[[ Source information, beginning ]]
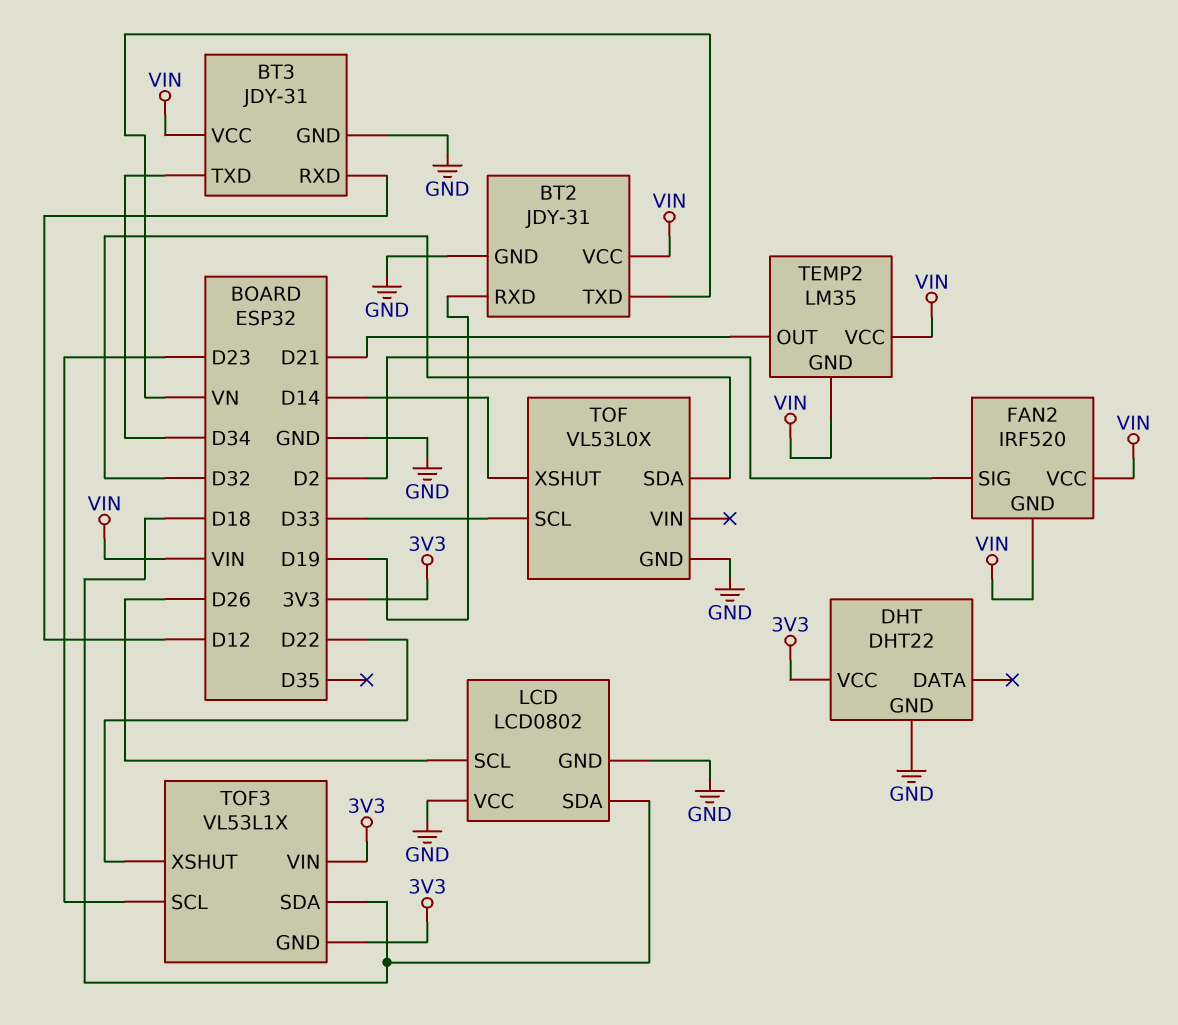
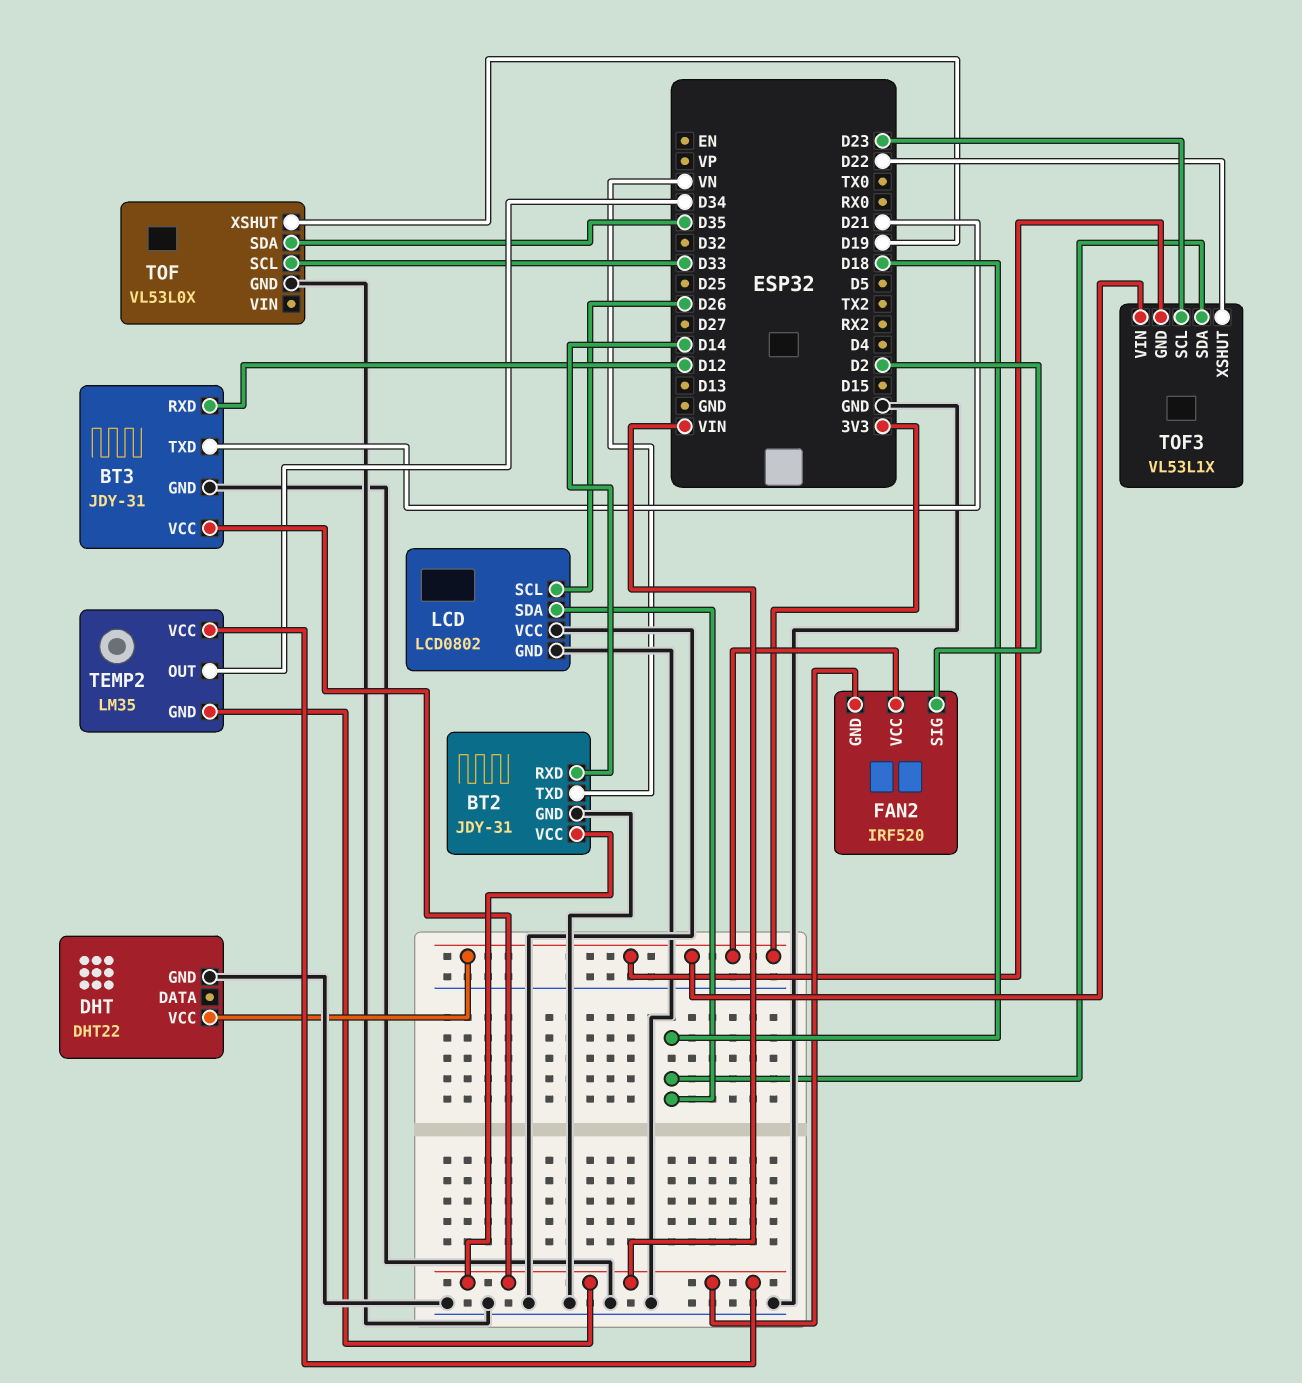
BT2 pin RXD: D19 -> D14
BT3 pin TXD: D34 -> D21
FAN2 pin VCC: VIN -> 3V3
TEMP2 pin OUT: D21 -> D34
TOF pin SDA: D32 -> D35
TOF pin XSHUT: D14 -> D19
[[ Source information, end ]]
Exercise objective:
Copy out the material exactly as it stands, though no picture should appear in the copy.

Solution to the exercise:
BT2 pin RXD: D19 -> D14
BT3 pin TXD: D34 -> D21
FAN2 pin VCC: VIN -> 3V3
TEMP2 pin OUT: D21 -> D34
TOF pin SDA: D32 -> D35
TOF pin XSHUT: D14 -> D19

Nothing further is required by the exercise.